### INPUT ROWS
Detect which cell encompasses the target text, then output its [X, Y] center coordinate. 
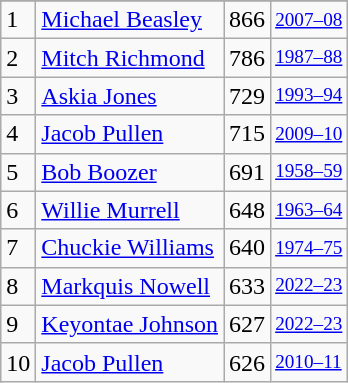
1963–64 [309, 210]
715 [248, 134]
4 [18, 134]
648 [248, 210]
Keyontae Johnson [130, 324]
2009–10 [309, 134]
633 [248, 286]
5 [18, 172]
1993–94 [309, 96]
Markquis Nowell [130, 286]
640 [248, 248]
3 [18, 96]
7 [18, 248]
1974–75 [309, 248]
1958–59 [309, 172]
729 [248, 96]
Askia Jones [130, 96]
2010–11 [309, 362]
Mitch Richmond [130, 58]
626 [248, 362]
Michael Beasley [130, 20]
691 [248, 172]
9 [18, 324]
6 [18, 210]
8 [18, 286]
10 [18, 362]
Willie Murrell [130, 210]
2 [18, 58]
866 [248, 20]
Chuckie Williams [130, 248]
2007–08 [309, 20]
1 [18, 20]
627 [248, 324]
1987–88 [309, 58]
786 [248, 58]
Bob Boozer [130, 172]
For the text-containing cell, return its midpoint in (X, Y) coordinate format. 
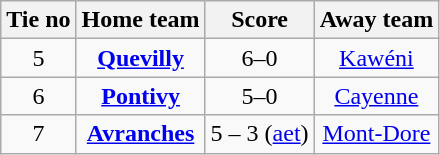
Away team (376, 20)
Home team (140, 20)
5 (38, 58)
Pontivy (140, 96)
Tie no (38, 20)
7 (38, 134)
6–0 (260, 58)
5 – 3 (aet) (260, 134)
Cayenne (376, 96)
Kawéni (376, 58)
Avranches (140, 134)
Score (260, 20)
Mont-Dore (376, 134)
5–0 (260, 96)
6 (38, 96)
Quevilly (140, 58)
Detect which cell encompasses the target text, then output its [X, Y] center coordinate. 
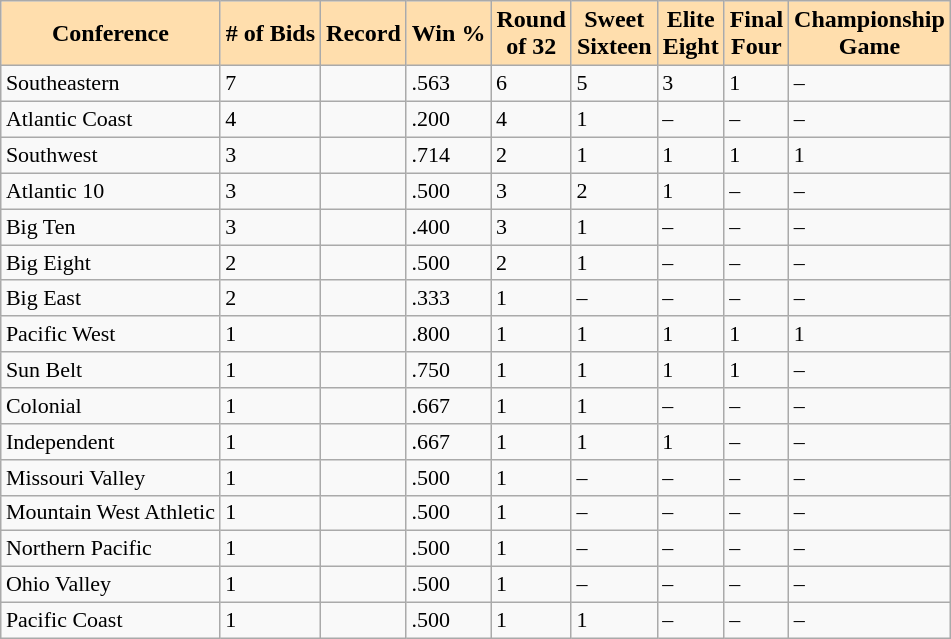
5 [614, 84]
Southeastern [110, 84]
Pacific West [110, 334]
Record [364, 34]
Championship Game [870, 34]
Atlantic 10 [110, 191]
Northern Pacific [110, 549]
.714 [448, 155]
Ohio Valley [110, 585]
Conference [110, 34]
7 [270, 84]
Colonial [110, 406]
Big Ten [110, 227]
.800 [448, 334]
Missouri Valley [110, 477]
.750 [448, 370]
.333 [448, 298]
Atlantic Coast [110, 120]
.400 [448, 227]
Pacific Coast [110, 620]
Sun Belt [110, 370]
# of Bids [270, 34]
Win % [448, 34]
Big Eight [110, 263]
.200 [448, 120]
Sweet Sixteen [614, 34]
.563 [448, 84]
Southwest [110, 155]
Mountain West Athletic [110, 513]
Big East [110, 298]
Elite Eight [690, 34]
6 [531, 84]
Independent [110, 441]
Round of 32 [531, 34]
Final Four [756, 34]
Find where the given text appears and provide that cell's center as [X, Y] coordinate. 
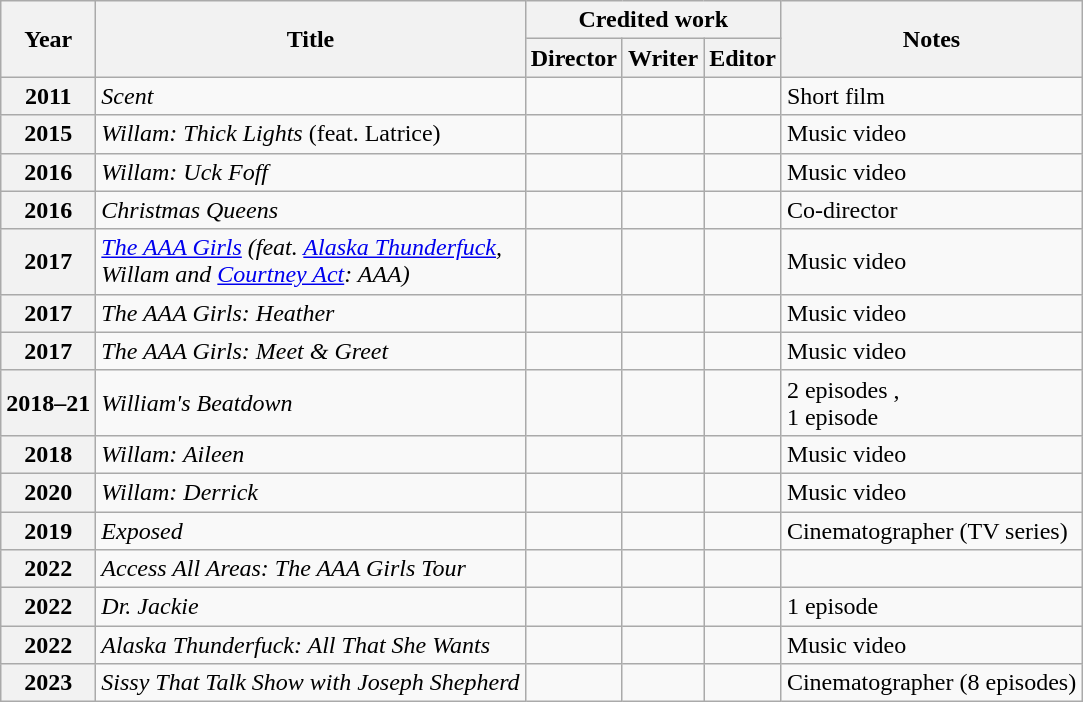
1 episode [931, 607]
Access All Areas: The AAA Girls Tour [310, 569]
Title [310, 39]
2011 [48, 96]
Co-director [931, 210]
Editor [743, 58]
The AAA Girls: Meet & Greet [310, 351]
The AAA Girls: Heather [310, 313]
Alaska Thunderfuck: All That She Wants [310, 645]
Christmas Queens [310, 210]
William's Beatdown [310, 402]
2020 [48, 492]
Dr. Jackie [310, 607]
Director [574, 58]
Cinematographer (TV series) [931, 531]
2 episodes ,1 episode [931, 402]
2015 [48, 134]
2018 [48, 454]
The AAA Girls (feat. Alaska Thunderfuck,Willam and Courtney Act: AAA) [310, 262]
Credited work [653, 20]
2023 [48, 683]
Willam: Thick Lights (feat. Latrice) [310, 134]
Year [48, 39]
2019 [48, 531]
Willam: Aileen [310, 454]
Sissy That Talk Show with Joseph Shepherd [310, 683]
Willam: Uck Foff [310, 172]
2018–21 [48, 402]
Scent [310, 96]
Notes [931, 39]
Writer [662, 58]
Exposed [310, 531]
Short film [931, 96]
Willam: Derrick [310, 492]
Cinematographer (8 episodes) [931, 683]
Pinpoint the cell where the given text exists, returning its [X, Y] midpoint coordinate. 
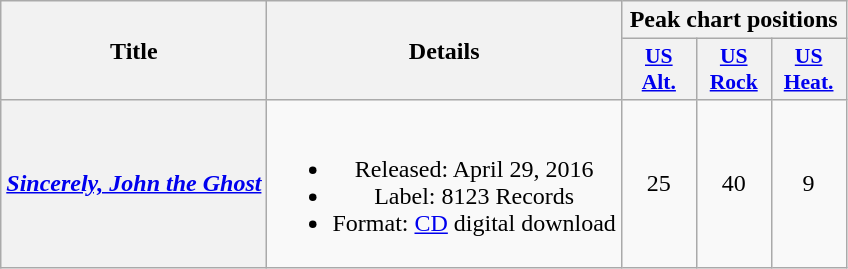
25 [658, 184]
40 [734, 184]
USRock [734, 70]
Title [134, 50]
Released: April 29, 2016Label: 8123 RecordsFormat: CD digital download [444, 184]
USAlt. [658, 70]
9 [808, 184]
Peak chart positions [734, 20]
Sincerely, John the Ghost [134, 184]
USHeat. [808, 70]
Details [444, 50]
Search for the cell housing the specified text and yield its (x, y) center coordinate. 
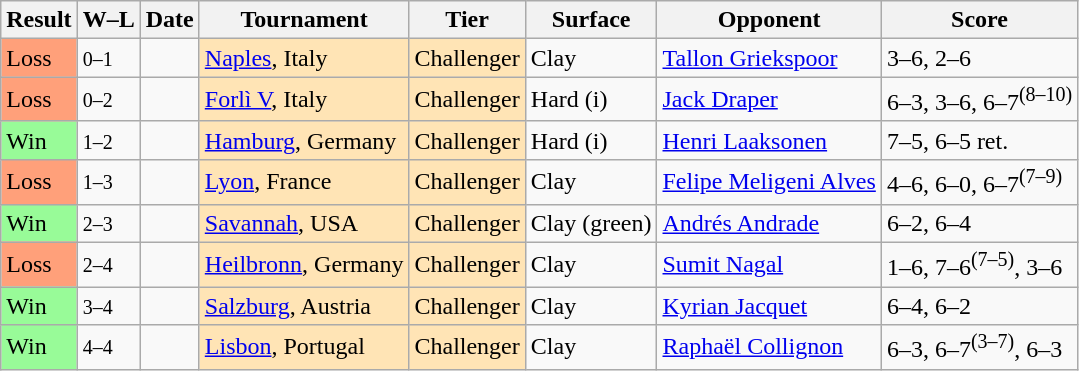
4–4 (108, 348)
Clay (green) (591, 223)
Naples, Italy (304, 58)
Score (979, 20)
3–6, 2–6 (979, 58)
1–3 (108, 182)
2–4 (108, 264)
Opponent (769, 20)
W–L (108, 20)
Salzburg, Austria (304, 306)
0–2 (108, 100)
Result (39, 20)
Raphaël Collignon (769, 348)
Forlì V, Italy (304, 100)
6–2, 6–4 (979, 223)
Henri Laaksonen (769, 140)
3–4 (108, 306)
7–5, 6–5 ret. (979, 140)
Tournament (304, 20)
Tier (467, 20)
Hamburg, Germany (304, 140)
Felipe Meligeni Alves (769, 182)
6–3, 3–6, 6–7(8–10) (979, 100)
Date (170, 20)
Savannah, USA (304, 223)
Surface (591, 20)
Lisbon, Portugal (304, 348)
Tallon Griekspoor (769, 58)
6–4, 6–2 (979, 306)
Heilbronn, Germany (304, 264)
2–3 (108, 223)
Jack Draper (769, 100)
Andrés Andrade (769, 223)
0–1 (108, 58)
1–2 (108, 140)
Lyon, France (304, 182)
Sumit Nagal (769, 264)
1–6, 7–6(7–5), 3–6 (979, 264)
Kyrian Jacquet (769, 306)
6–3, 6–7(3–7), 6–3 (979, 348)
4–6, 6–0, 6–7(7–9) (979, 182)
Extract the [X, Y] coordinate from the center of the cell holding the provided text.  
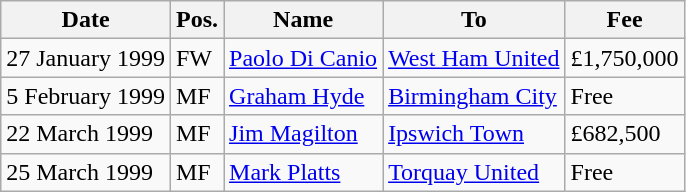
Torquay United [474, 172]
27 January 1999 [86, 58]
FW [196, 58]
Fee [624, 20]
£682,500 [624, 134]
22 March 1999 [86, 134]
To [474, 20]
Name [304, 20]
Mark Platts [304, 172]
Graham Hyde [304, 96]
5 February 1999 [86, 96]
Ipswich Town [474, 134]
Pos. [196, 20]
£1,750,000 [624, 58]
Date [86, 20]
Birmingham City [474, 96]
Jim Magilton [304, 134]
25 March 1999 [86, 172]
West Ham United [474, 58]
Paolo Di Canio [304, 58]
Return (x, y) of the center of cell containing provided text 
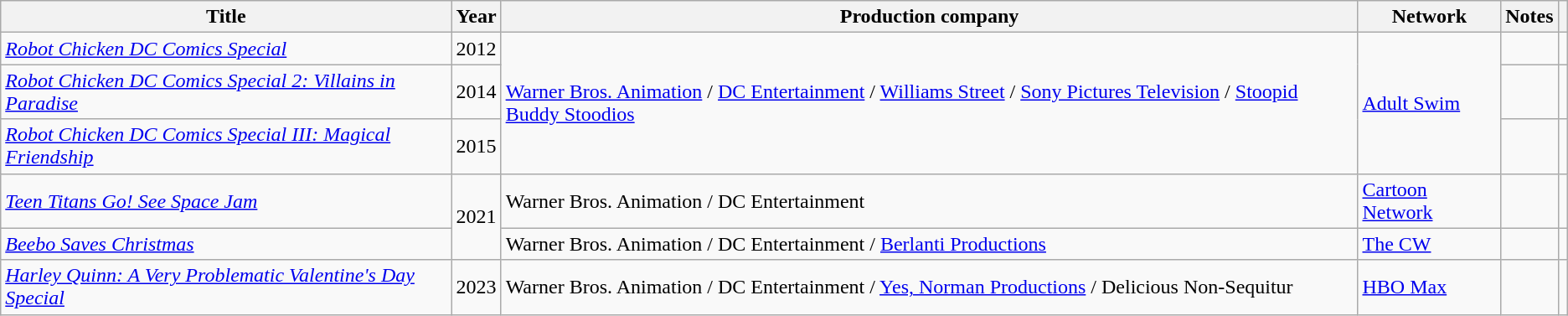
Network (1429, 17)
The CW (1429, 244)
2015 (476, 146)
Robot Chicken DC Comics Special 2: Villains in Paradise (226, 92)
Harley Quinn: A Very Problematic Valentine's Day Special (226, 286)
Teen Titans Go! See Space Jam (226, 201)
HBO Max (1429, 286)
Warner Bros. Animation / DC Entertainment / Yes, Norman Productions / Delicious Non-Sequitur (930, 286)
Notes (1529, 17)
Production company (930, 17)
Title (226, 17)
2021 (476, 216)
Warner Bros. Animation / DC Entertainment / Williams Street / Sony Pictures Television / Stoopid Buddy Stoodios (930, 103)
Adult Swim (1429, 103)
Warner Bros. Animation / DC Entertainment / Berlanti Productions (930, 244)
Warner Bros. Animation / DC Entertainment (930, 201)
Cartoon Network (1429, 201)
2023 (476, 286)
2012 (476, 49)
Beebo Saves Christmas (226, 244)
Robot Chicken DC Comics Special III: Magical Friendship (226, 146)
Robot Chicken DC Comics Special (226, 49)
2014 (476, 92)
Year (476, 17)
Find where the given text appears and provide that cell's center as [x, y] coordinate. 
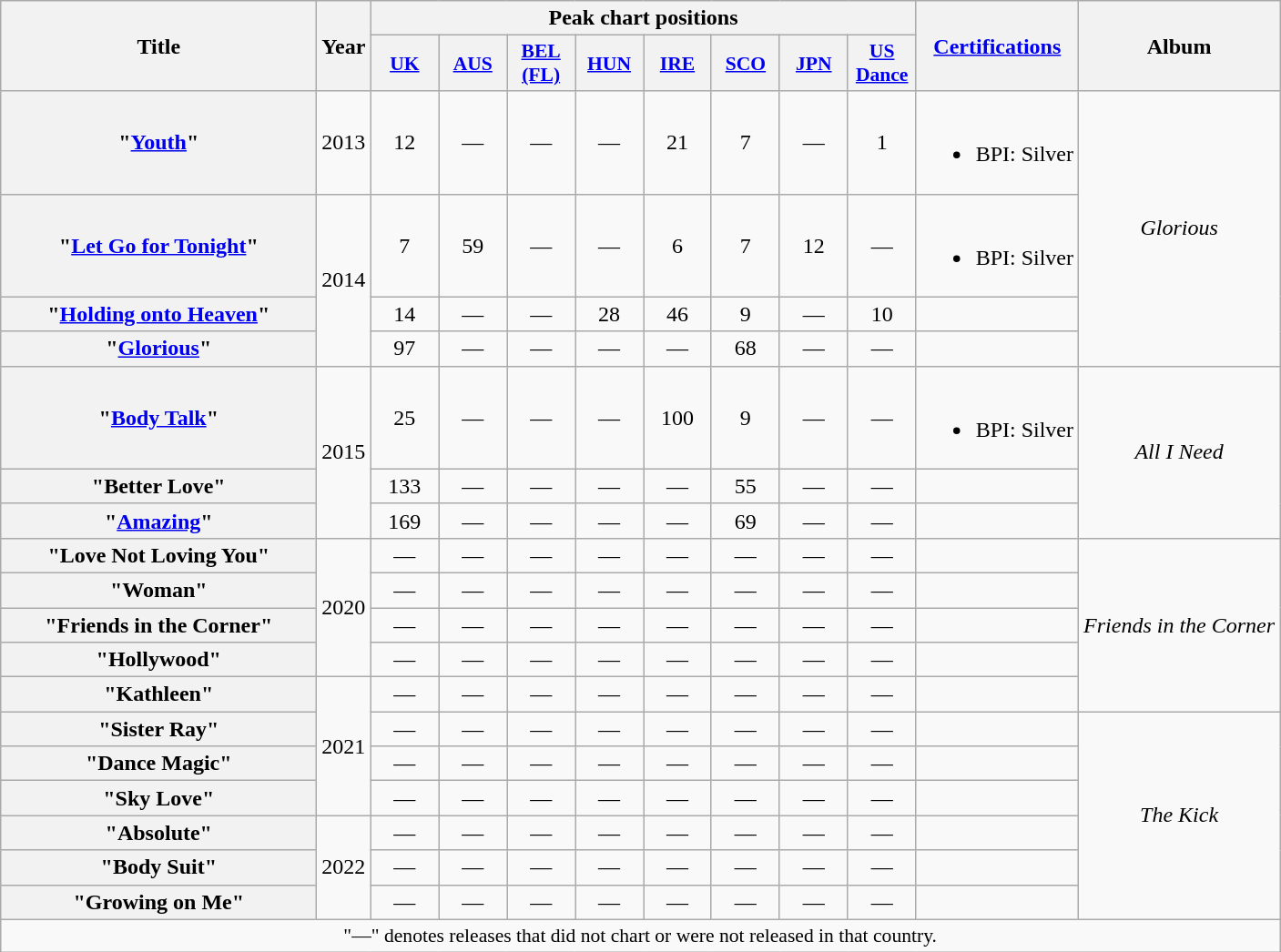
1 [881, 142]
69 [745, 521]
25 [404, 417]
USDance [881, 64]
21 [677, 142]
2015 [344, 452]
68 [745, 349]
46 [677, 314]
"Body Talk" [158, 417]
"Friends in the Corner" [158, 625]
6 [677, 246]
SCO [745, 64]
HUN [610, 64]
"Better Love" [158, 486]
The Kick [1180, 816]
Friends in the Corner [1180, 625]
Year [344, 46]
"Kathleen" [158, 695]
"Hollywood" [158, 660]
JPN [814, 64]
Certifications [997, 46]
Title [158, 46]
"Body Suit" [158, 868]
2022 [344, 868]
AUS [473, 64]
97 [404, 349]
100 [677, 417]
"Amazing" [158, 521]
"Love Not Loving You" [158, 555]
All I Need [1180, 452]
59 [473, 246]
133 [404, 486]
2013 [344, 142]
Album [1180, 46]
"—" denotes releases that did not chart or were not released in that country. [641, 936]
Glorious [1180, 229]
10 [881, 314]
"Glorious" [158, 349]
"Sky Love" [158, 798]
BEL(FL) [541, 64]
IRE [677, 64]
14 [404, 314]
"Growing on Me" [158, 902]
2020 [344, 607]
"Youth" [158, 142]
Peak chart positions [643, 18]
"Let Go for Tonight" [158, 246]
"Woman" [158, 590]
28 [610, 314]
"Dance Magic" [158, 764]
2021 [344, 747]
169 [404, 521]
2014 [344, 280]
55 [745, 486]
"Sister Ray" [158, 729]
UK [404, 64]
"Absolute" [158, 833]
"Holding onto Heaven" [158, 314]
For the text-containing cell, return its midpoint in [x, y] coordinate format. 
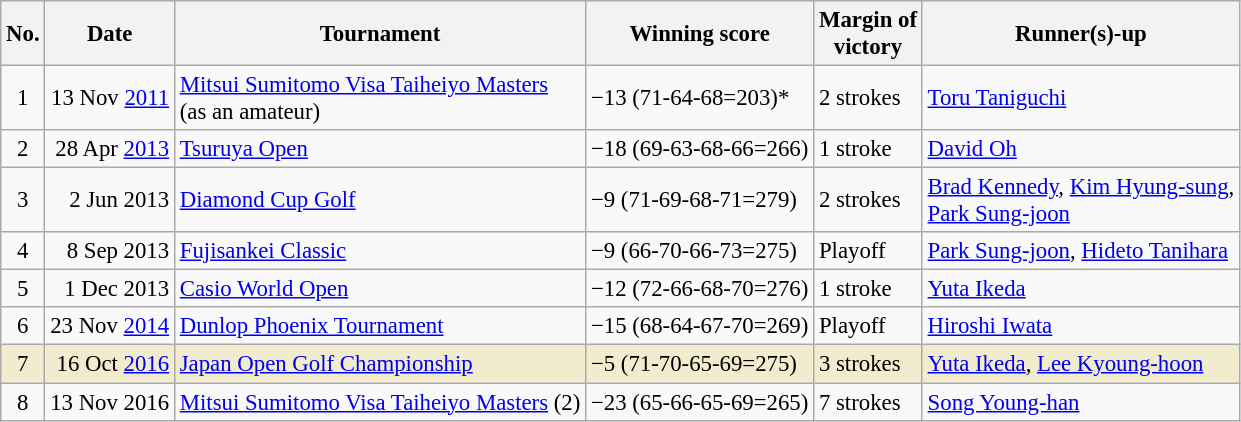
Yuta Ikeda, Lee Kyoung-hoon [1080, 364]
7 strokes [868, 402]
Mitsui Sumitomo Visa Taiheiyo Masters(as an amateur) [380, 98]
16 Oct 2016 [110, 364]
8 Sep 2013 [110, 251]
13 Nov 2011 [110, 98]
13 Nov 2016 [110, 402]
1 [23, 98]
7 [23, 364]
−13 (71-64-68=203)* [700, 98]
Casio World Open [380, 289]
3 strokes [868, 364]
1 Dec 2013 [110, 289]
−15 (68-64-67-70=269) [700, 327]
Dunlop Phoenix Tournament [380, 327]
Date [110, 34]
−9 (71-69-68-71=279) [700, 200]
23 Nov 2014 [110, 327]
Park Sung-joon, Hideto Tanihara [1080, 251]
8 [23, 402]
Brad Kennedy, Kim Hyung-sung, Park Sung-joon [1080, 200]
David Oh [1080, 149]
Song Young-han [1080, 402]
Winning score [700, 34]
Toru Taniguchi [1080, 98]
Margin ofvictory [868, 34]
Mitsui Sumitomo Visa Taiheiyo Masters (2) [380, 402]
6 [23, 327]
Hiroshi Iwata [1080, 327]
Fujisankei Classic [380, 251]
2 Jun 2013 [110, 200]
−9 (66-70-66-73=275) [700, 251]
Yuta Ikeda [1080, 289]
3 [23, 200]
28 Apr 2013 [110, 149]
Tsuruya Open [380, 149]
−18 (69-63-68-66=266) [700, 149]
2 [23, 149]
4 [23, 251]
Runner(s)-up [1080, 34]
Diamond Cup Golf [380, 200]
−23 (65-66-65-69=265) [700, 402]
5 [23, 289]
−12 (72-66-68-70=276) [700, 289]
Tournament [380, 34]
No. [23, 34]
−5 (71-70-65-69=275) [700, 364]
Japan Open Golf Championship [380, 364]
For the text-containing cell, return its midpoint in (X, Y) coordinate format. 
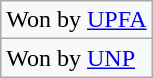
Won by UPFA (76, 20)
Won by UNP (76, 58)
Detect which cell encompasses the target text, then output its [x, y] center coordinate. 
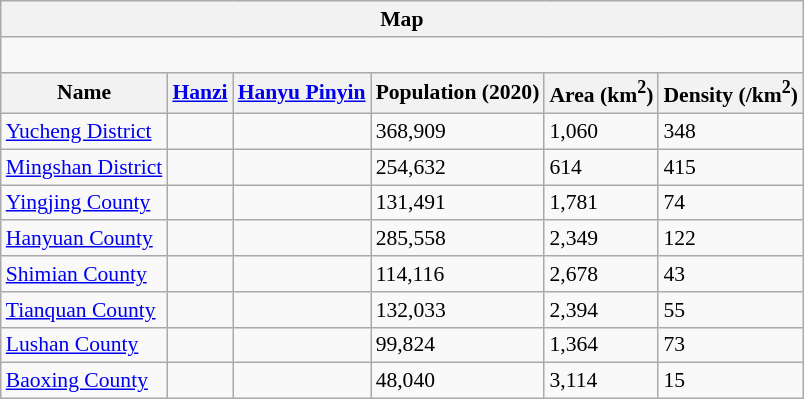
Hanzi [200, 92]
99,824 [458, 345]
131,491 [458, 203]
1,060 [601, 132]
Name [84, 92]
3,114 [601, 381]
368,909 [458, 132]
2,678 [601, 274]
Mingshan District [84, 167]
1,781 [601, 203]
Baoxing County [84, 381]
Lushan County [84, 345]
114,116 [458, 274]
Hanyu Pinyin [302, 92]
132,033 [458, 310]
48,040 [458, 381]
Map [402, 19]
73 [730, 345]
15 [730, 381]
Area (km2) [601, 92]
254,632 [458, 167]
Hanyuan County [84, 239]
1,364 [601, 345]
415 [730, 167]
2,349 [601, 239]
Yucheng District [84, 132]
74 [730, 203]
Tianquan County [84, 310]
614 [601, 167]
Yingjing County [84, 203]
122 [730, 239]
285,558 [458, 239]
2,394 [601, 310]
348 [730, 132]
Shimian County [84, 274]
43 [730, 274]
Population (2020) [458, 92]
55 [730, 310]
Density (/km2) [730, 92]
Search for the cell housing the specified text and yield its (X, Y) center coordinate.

### YOUR OBJECTIVE
Quote the entries from the line with "Torquay United [474, 172]" to the line with "Return (x, y)", reproducing each line without change.

### SOLUTION BELOW
Torquay United [474, 172]
27 January 1999 [86, 58]
FW [196, 58]
Fee [624, 20]
£682,500 [624, 134]
22 March 1999 [86, 134]
To [474, 20]
Name [304, 20]
Mark Platts [304, 172]
Graham Hyde [304, 96]
5 February 1999 [86, 96]
Ipswich Town [474, 134]
Pos. [196, 20]
£1,750,000 [624, 58]
Date [86, 20]
Birmingham City [474, 96]
Jim Magilton [304, 134]
25 March 1999 [86, 172]
West Ham United [474, 58]
Paolo Di Canio [304, 58]
Return (x, y) of the center of cell containing provided text 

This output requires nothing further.